(Before-and-after object lists)
== == ==

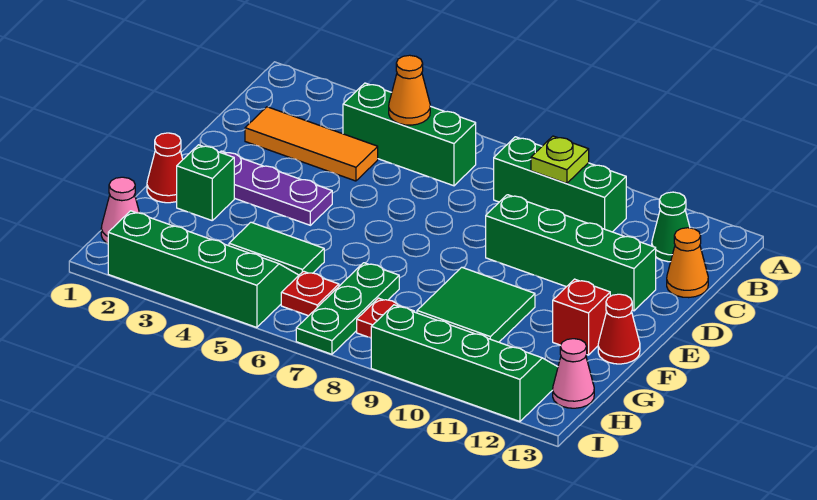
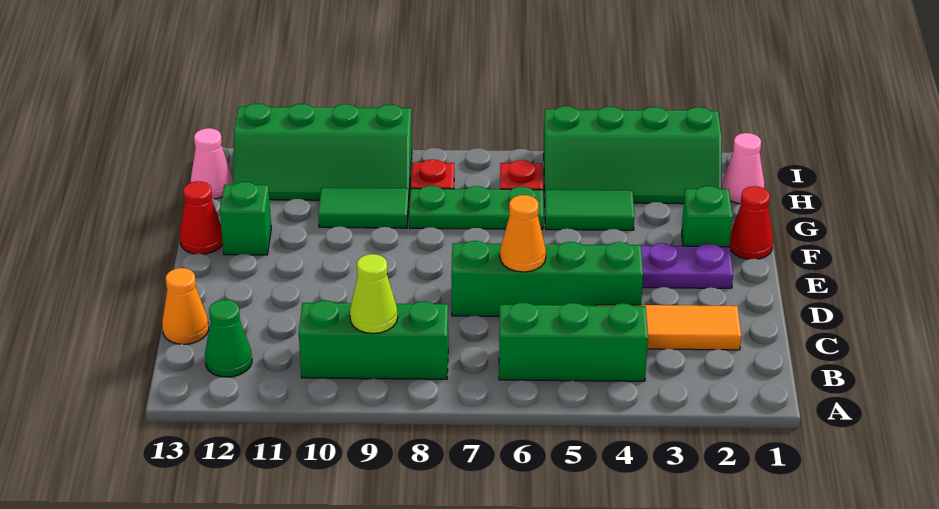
orange cone B5 level 2 -> orange cone D6 level 2
lime plate B9 level 2 -> lime cone B9 level 2
green brick D9:D12 level 1 -> green brick D4:D7 level 1
green tile F9:G10 level 1 -> green tile G9:G10 level 1
red brick F12 level 1 -> green brick F12 level 1
green plate G7:I7 level 1 -> green plate G6:G8 level 1

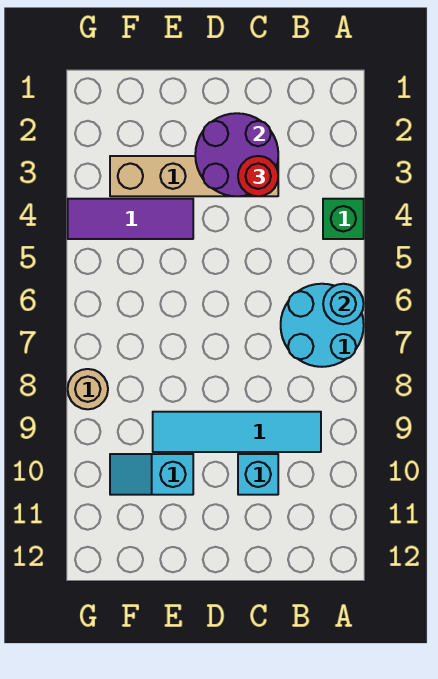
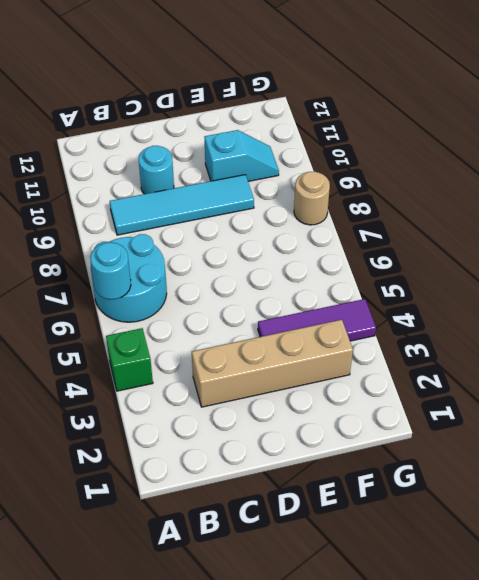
purple round brick C2:D3 level 2 -> none
red round brick C3 level 3 -> none
cyan brick C10 level 1 -> cyan round brick C10 level 1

== == ==

**EXERCISE REQUIREMENTS:** Find each line above that contains "round", and copy those lines.

**SOLUTION TO THIS PROBLEM:**
purple round brick C2:D3 level 2 -> none
red round brick C3 level 3 -> none
cyan brick C10 level 1 -> cyan round brick C10 level 1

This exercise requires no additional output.